EXERCISE REQUIREMENTS: Output all entries precisely and leave out the pictures.

==== INFORMATION SHOWN

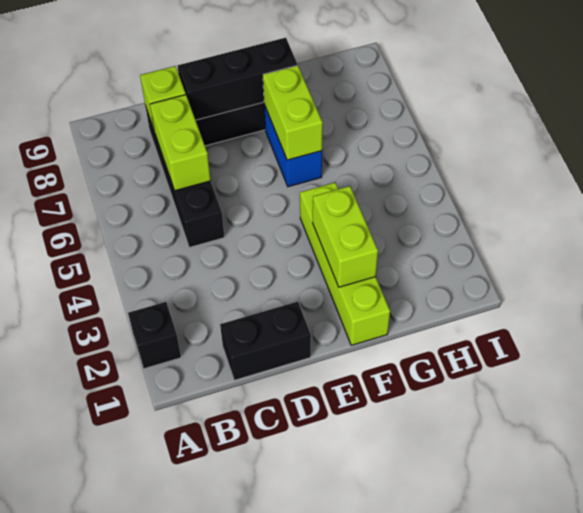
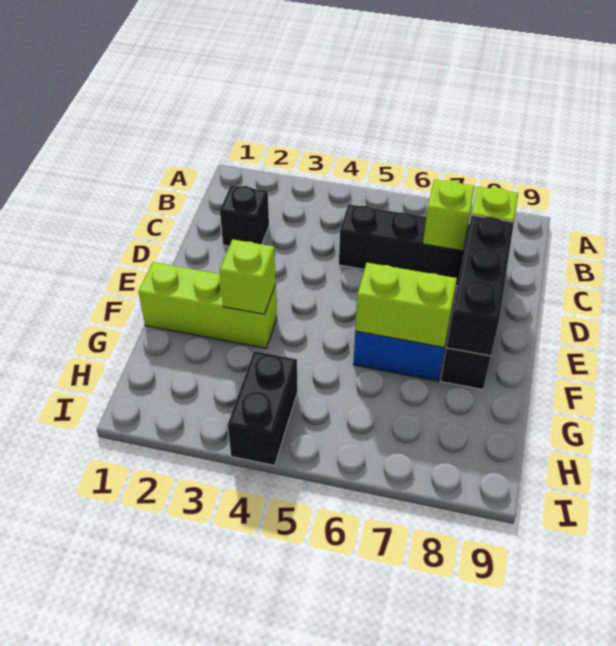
black brick A2 level 1 -> black brick C2 level 1
black brick C1:D1 level 1 -> black brick H4:I4 level 1
lime brick C6:C7 level 2 -> lime brick C7 level 2
lime brick F1:F4 level 1 -> lime brick F1:F3 level 1
lime brick F2:F3 level 2 -> lime brick F3 level 2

========

REPLY TO THE TASK:
black brick A2 level 1 -> black brick C2 level 1
black brick C1:D1 level 1 -> black brick H4:I4 level 1
lime brick C6:C7 level 2 -> lime brick C7 level 2
lime brick F1:F4 level 1 -> lime brick F1:F3 level 1
lime brick F2:F3 level 2 -> lime brick F3 level 2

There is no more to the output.